# EXERCISE AIM
Return every line from the one with "R114: 2.2 (+5V, VLOAD) -> 3.3 (+5V, VLOAD)" through the one with "U2 pin VDD: VCC -> GND", inclusive, exactly as it appears below.

# RECORDS FOR THE EXERCISE
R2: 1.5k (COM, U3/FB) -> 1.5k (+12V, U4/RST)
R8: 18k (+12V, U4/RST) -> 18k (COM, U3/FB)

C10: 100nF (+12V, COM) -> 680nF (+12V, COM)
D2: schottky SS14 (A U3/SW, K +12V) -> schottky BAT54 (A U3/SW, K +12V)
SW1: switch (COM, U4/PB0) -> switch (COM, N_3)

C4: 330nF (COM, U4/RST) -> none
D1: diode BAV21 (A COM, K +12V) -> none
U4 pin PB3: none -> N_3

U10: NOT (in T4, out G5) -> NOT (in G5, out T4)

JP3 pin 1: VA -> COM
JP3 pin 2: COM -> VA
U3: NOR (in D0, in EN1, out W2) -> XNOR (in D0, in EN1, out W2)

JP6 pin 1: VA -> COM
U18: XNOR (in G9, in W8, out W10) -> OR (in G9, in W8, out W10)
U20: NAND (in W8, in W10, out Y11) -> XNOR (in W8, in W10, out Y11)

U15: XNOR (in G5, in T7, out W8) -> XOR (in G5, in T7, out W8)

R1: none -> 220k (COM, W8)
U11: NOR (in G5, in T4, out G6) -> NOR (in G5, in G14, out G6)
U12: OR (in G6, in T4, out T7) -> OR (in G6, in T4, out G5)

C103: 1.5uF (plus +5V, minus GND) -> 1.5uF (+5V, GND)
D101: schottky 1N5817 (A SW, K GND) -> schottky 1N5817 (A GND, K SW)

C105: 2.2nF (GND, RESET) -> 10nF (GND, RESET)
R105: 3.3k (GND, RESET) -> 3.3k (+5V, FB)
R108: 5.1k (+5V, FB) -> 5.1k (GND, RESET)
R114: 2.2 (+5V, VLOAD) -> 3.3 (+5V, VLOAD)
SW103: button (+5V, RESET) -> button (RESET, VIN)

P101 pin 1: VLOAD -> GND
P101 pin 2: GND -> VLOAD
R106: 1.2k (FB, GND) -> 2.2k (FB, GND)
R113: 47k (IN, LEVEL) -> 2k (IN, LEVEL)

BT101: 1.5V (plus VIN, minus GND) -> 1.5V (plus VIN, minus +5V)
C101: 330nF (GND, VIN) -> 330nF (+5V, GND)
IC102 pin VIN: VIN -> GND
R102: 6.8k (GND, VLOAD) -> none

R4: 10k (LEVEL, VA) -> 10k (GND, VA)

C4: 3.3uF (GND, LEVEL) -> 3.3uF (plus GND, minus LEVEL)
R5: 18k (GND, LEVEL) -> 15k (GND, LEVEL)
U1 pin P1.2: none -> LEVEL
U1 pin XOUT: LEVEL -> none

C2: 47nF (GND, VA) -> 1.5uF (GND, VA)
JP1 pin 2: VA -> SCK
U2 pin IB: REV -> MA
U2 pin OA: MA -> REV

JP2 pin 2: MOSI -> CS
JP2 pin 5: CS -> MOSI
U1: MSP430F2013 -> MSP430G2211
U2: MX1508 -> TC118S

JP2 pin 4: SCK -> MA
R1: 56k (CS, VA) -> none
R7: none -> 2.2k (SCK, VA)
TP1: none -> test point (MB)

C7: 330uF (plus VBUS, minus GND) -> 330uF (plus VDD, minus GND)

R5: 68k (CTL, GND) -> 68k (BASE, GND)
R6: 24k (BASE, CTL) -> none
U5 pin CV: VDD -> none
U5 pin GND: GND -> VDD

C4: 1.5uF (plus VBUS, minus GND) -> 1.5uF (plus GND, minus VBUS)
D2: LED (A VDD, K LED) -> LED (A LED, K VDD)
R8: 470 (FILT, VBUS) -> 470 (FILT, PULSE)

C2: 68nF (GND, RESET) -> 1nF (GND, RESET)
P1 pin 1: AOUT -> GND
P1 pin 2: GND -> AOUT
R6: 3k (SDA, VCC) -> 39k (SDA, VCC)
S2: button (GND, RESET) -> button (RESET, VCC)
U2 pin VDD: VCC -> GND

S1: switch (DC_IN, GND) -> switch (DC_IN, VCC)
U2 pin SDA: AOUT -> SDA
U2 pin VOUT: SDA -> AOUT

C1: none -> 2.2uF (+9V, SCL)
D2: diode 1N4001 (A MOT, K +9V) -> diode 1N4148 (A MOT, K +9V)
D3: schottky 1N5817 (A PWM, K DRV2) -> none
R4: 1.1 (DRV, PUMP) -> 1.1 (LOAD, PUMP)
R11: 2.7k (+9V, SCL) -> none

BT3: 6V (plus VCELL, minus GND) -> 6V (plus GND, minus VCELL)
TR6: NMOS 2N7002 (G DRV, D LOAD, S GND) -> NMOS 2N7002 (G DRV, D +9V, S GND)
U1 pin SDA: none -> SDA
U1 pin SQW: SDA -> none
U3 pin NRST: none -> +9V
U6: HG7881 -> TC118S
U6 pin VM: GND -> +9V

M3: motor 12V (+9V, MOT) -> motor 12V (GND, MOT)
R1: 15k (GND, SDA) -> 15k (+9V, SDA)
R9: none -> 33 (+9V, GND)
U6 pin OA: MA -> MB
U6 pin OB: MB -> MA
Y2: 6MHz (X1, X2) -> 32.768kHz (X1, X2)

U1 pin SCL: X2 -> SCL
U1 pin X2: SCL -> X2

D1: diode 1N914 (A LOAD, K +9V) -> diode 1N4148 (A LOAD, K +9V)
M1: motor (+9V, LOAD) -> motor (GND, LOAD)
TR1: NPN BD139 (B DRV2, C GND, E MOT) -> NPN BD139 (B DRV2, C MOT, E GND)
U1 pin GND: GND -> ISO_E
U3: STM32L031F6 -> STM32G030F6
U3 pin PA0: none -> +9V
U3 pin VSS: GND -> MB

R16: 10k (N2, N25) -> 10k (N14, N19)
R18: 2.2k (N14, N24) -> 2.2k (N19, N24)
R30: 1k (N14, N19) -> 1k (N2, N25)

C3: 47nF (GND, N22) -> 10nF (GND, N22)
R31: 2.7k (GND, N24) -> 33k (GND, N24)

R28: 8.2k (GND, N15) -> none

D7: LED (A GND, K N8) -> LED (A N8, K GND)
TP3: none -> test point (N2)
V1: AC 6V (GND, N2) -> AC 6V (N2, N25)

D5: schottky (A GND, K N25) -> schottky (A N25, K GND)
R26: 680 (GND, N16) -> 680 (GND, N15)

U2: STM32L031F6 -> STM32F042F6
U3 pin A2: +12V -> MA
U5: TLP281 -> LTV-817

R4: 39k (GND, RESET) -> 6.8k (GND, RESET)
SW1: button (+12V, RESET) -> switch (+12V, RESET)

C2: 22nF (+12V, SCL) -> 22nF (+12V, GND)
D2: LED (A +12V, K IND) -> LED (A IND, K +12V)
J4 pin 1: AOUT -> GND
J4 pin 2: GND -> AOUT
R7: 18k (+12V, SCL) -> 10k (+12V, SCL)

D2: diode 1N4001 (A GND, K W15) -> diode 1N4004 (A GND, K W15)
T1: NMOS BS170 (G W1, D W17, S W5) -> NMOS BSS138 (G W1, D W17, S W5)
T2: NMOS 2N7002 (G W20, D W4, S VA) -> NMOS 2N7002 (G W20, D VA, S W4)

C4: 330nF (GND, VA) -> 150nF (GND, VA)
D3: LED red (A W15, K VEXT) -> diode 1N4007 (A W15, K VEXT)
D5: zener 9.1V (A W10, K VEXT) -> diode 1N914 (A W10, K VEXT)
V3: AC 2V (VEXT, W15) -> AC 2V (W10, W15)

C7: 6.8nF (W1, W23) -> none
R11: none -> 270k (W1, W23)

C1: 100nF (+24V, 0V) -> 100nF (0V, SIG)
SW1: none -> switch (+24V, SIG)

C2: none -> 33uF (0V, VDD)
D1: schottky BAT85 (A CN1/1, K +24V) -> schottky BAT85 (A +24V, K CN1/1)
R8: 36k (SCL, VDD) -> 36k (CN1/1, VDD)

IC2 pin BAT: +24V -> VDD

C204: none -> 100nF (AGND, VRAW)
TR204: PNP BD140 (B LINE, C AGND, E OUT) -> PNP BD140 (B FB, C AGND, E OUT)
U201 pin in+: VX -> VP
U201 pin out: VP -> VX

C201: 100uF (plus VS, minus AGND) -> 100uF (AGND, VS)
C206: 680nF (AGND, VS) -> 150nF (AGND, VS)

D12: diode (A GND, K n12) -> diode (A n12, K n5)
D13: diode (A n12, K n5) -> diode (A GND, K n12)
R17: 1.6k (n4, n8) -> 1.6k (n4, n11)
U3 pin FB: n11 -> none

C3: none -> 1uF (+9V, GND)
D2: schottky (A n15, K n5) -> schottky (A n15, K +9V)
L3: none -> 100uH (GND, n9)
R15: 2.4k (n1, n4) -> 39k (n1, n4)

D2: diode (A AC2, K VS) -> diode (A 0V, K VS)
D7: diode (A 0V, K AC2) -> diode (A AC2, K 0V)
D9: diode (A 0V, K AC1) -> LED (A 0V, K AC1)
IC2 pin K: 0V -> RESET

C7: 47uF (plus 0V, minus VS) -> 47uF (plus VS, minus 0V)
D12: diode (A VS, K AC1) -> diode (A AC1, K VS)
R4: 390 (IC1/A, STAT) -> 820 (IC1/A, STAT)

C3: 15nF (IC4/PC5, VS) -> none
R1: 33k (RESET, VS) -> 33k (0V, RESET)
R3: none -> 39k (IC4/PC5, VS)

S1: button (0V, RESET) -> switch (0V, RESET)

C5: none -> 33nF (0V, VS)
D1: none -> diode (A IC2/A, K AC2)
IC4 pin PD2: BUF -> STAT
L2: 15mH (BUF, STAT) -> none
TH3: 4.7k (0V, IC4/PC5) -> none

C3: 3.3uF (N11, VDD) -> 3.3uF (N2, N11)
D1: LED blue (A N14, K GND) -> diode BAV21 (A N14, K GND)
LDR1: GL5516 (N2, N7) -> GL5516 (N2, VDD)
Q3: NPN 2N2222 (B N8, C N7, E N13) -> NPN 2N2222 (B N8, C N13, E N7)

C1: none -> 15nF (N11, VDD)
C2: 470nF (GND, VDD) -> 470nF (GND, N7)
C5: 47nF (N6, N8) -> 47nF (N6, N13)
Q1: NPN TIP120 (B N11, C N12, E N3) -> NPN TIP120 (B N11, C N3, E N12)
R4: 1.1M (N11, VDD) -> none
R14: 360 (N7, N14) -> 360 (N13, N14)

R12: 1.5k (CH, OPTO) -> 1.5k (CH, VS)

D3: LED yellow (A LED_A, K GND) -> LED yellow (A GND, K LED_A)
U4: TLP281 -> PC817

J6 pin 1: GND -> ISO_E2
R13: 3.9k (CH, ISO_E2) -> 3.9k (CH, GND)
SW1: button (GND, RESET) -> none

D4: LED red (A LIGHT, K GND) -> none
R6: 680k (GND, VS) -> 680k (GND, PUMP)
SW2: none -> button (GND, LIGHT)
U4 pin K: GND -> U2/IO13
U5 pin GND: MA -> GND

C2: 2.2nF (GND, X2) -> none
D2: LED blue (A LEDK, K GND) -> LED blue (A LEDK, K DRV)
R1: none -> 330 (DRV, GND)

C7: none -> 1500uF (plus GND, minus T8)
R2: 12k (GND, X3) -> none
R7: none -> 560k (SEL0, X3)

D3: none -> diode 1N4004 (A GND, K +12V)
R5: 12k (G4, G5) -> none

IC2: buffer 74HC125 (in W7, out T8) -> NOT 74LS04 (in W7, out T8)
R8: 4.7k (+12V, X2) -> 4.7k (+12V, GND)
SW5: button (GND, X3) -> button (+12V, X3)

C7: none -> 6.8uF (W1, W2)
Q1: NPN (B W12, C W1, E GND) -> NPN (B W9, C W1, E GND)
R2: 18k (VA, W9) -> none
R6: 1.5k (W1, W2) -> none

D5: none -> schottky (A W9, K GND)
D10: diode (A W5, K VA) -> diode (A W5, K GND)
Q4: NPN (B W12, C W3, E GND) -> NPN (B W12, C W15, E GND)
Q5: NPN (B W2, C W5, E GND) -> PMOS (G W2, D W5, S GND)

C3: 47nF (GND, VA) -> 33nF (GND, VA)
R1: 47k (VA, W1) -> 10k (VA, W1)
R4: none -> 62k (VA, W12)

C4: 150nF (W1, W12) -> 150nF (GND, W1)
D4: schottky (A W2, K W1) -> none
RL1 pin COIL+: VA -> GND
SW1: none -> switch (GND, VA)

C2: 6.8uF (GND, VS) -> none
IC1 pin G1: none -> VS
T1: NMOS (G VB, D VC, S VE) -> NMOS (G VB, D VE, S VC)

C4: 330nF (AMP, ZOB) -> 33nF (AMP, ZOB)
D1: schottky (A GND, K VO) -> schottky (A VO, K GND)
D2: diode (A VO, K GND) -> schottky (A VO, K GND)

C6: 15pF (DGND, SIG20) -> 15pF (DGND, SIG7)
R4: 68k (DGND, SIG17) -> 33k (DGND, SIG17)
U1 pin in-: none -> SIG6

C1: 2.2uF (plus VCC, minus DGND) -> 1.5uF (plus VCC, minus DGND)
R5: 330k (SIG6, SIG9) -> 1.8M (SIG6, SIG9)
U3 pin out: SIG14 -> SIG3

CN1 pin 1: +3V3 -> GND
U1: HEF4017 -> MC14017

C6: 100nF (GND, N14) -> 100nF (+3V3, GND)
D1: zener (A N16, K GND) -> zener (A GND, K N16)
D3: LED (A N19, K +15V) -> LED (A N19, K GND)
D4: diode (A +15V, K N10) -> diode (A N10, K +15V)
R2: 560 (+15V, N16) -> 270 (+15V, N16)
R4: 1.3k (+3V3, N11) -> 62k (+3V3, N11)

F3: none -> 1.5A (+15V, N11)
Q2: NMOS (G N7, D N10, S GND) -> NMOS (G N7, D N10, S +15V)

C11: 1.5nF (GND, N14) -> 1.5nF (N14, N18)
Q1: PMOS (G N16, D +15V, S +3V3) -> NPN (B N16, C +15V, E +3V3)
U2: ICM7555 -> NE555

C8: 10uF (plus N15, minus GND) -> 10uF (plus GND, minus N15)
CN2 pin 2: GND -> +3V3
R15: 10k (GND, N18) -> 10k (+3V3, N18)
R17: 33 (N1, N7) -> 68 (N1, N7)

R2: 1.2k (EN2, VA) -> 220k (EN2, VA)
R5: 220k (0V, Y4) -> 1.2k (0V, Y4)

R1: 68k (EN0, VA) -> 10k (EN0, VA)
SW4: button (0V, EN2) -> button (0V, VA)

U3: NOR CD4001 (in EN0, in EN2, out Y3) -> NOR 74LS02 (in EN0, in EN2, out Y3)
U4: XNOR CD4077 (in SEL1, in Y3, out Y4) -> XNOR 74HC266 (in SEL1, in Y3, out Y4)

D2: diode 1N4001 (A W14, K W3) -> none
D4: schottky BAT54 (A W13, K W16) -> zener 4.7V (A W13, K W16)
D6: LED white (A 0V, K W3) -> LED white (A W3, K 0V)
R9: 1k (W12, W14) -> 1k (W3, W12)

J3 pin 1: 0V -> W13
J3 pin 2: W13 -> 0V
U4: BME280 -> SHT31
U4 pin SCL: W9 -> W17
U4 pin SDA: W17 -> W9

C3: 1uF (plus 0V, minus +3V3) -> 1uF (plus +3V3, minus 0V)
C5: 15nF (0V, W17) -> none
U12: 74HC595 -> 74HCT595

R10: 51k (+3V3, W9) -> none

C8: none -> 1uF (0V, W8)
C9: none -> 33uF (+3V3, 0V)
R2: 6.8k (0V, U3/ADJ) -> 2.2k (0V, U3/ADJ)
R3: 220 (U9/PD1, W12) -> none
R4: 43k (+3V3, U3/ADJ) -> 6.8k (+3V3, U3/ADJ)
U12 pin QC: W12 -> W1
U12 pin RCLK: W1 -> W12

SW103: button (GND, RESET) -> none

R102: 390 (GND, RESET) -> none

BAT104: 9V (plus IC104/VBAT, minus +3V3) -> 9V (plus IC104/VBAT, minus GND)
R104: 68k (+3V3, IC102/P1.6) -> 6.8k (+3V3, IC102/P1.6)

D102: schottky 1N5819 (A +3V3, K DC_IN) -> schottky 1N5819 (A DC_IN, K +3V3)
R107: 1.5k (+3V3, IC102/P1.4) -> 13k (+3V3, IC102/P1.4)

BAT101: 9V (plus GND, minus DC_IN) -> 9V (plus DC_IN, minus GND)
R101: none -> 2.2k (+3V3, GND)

# TASK SOLUTION
R114: 2.2 (+5V, VLOAD) -> 3.3 (+5V, VLOAD)
SW103: button (+5V, RESET) -> button (RESET, VIN)

P101 pin 1: VLOAD -> GND
P101 pin 2: GND -> VLOAD
R106: 1.2k (FB, GND) -> 2.2k (FB, GND)
R113: 47k (IN, LEVEL) -> 2k (IN, LEVEL)

BT101: 1.5V (plus VIN, minus GND) -> 1.5V (plus VIN, minus +5V)
C101: 330nF (GND, VIN) -> 330nF (+5V, GND)
IC102 pin VIN: VIN -> GND
R102: 6.8k (GND, VLOAD) -> none

R4: 10k (LEVEL, VA) -> 10k (GND, VA)

C4: 3.3uF (GND, LEVEL) -> 3.3uF (plus GND, minus LEVEL)
R5: 18k (GND, LEVEL) -> 15k (GND, LEVEL)
U1 pin P1.2: none -> LEVEL
U1 pin XOUT: LEVEL -> none

C2: 47nF (GND, VA) -> 1.5uF (GND, VA)
JP1 pin 2: VA -> SCK
U2 pin IB: REV -> MA
U2 pin OA: MA -> REV

JP2 pin 2: MOSI -> CS
JP2 pin 5: CS -> MOSI
U1: MSP430F2013 -> MSP430G2211
U2: MX1508 -> TC118S

JP2 pin 4: SCK -> MA
R1: 56k (CS, VA) -> none
R7: none -> 2.2k (SCK, VA)
TP1: none -> test point (MB)

C7: 330uF (plus VBUS, minus GND) -> 330uF (plus VDD, minus GND)

R5: 68k (CTL, GND) -> 68k (BASE, GND)
R6: 24k (BASE, CTL) -> none
U5 pin CV: VDD -> none
U5 pin GND: GND -> VDD

C4: 1.5uF (plus VBUS, minus GND) -> 1.5uF (plus GND, minus VBUS)
D2: LED (A VDD, K LED) -> LED (A LED, K VDD)
R8: 470 (FILT, VBUS) -> 470 (FILT, PULSE)

C2: 68nF (GND, RESET) -> 1nF (GND, RESET)
P1 pin 1: AOUT -> GND
P1 pin 2: GND -> AOUT
R6: 3k (SDA, VCC) -> 39k (SDA, VCC)
S2: button (GND, RESET) -> button (RESET, VCC)
U2 pin VDD: VCC -> GND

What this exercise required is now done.